Segment Start: SUPPLIED ENTRIES

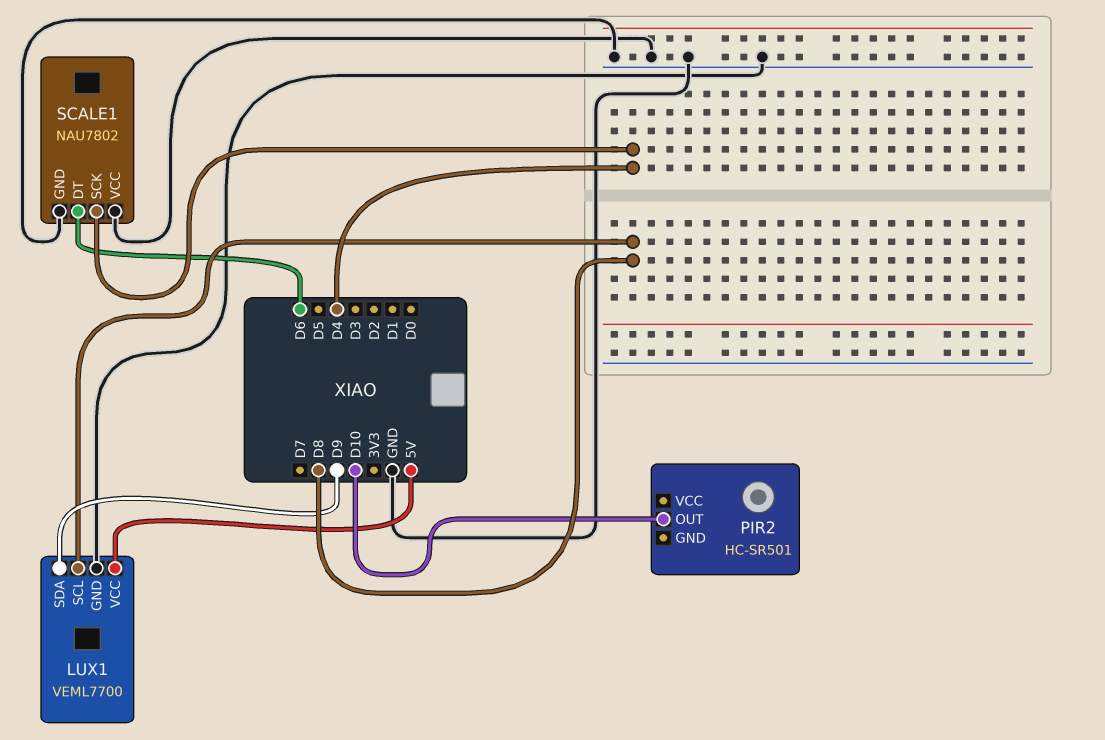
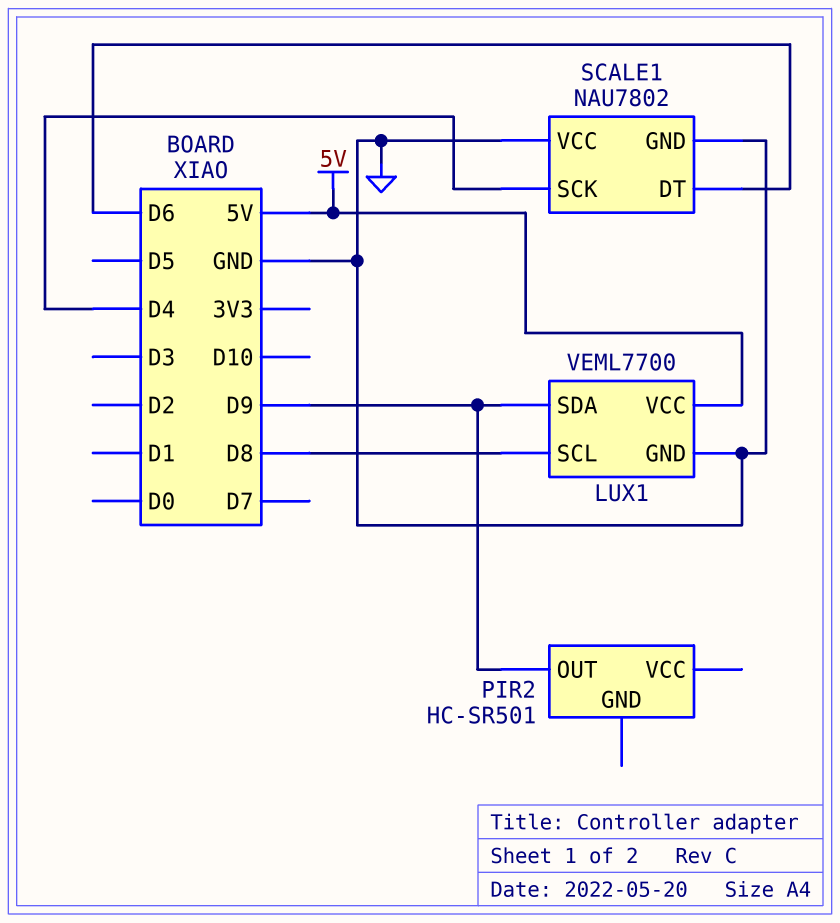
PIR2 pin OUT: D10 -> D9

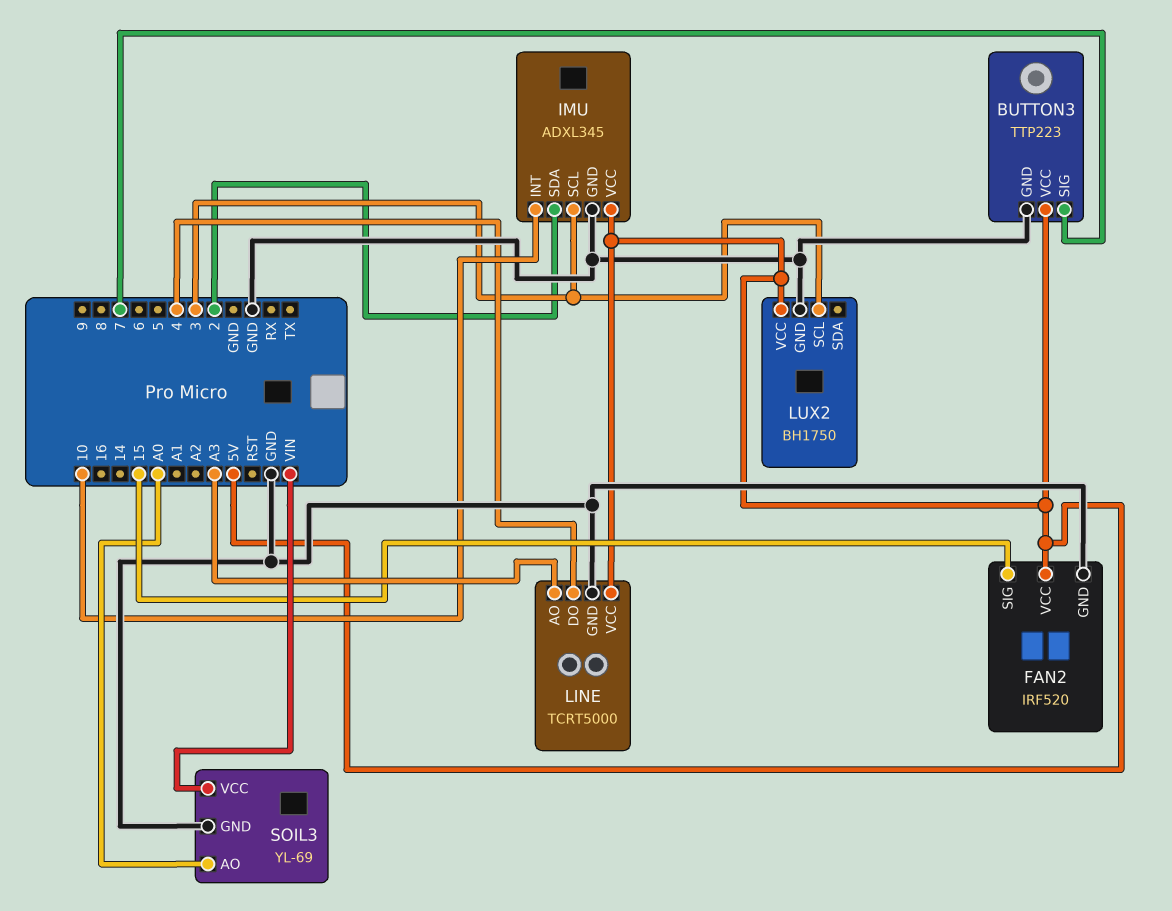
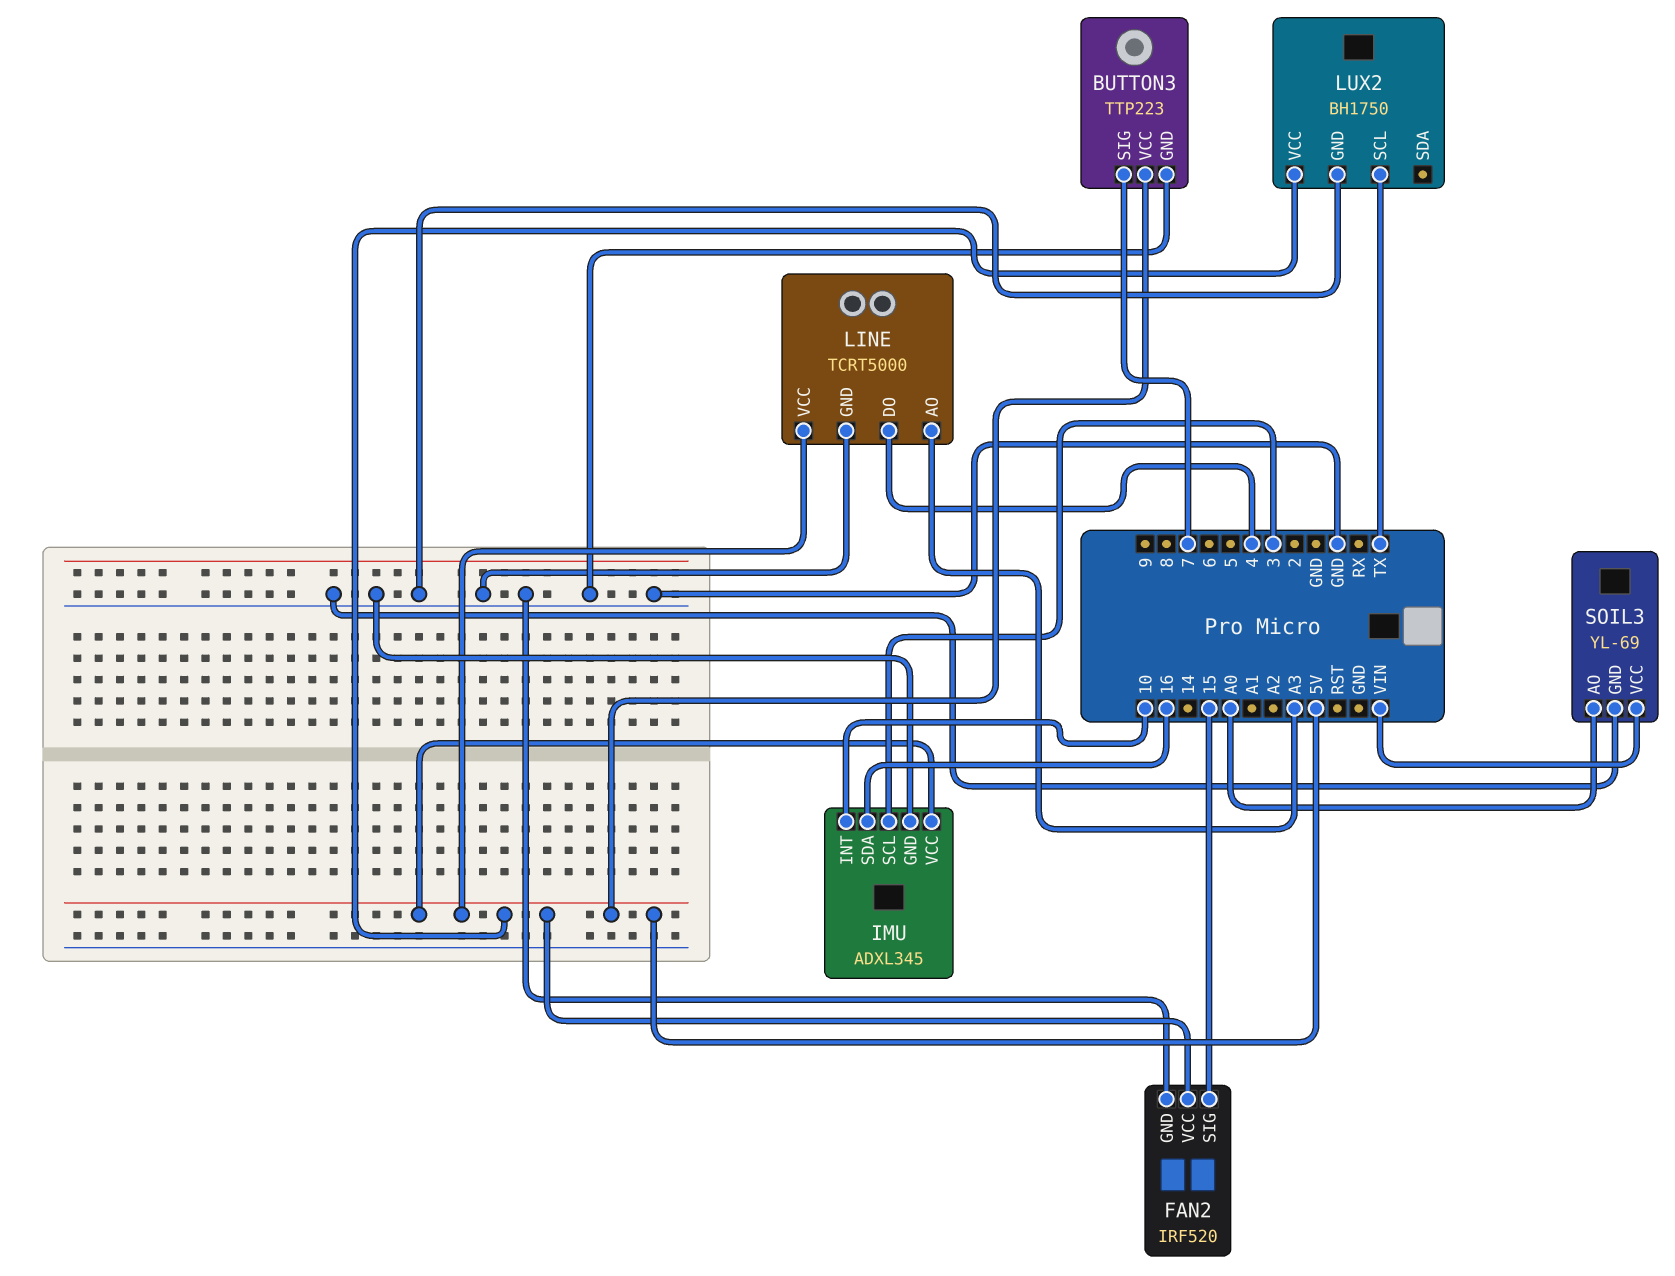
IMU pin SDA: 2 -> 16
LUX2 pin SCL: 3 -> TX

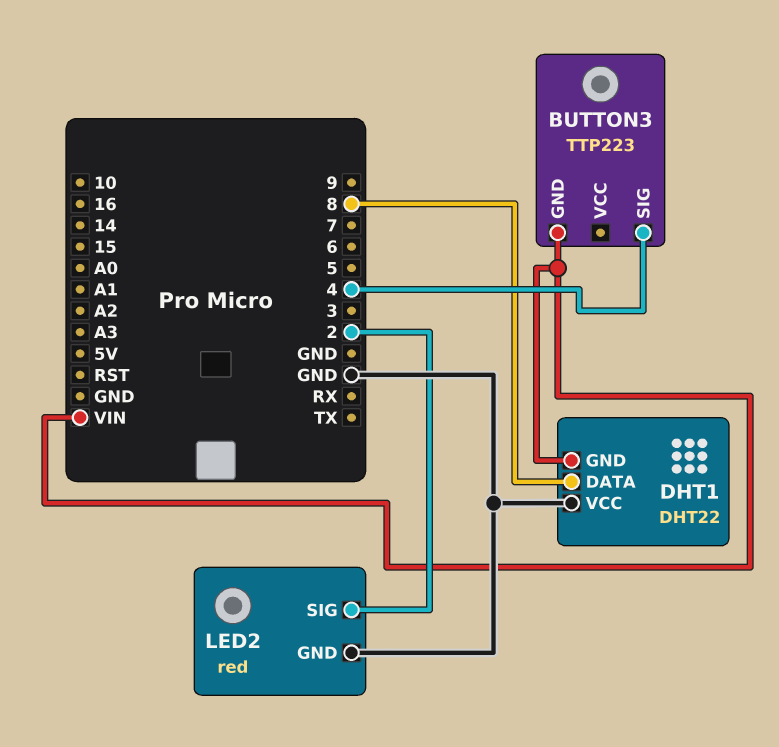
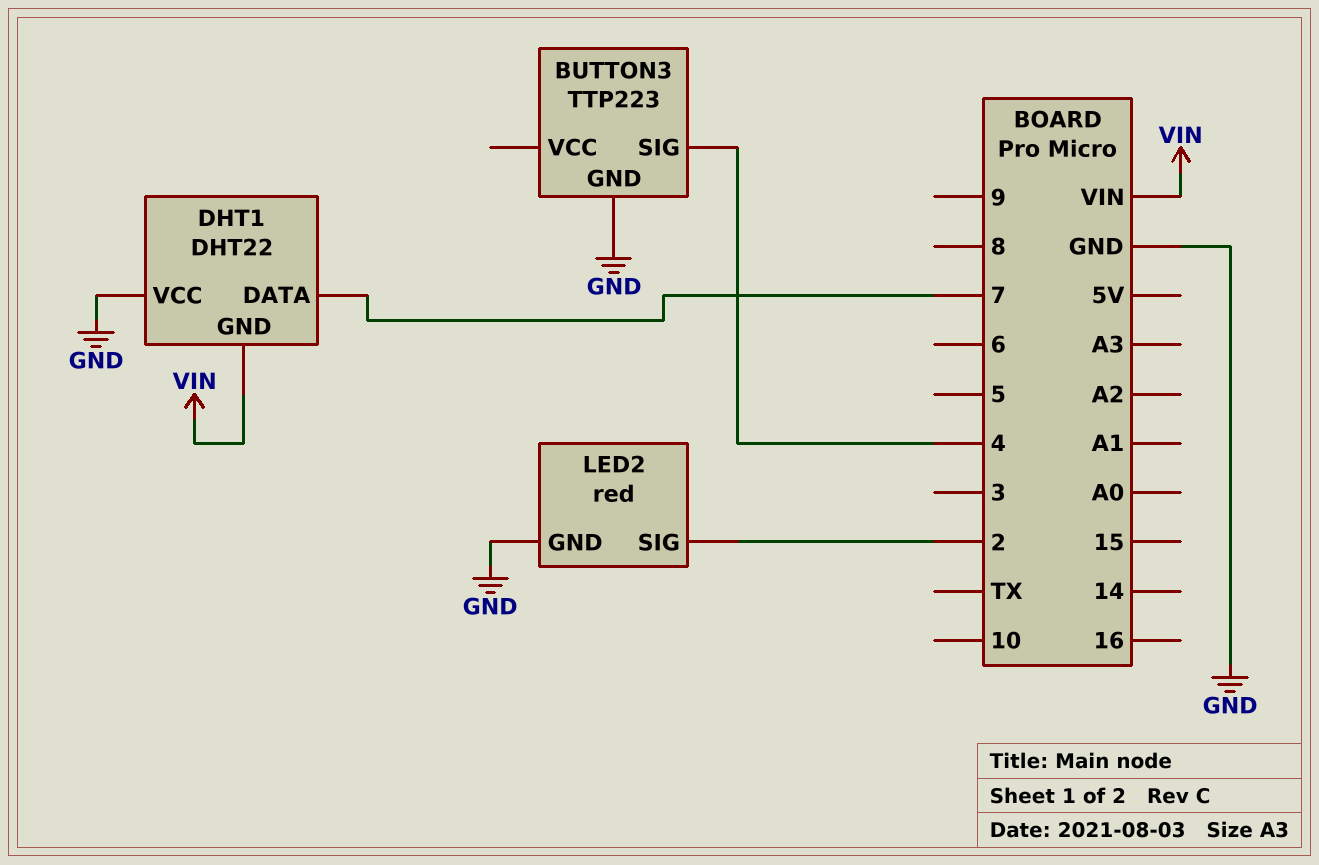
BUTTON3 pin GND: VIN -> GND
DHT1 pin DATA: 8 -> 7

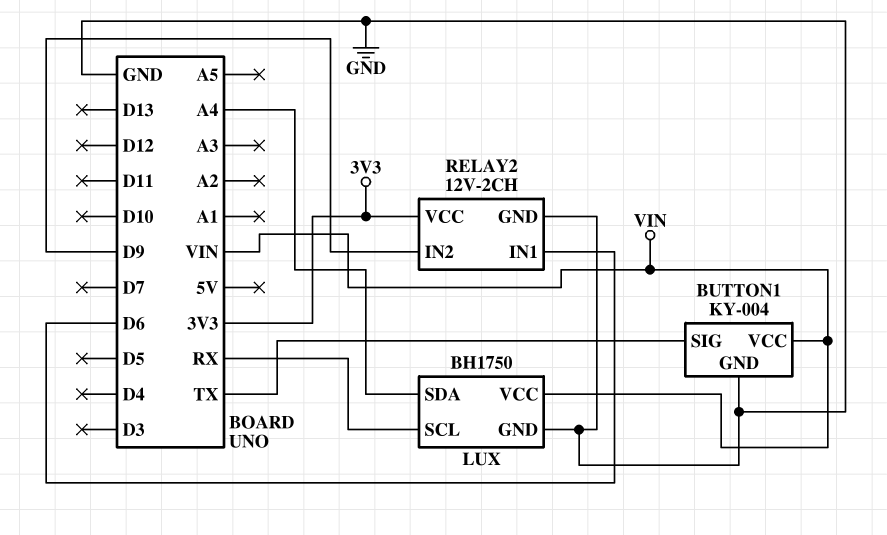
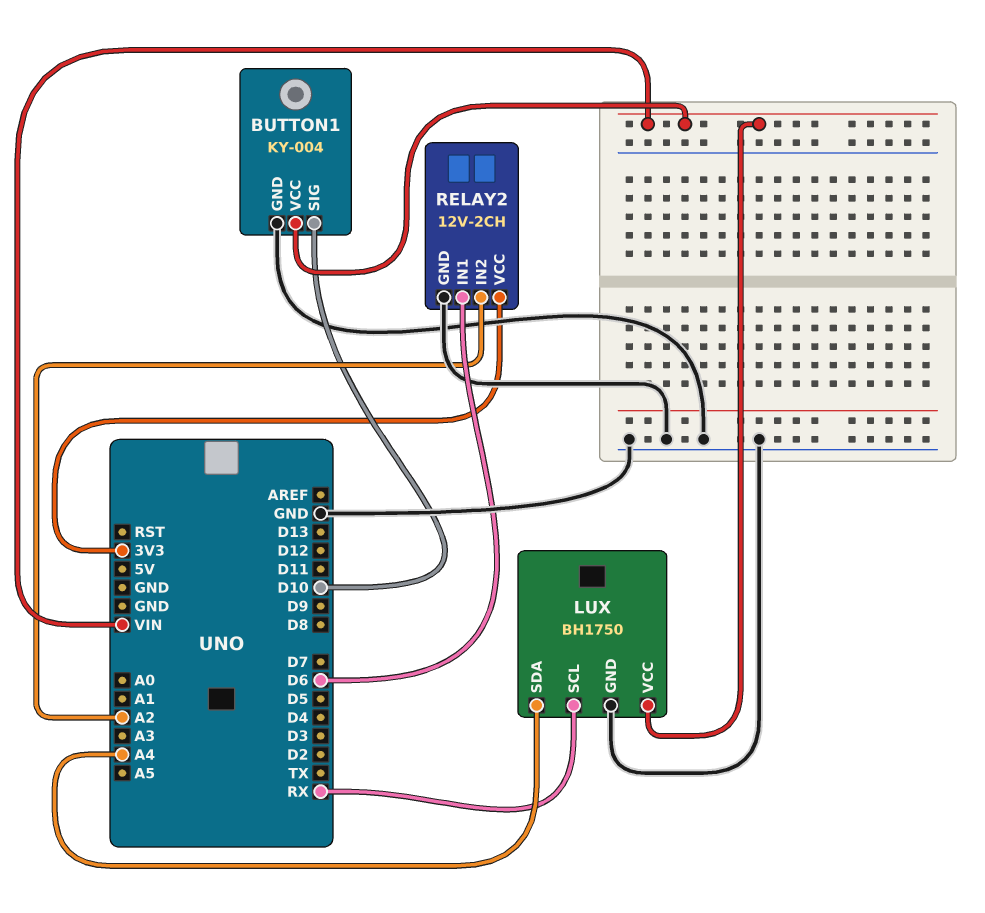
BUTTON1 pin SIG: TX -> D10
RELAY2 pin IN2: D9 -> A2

Segment End: SUPPLIED ENTRIES

▶ PROMPT:
What is needed is an exact repeat of the lines from the one containing "LUX2 pin SCL: 3 -> TX" through the last line of the records above, both included, with pictures left out.

▶ WORKED SOLUTION:
LUX2 pin SCL: 3 -> TX

BUTTON3 pin GND: VIN -> GND
DHT1 pin DATA: 8 -> 7

BUTTON1 pin SIG: TX -> D10
RELAY2 pin IN2: D9 -> A2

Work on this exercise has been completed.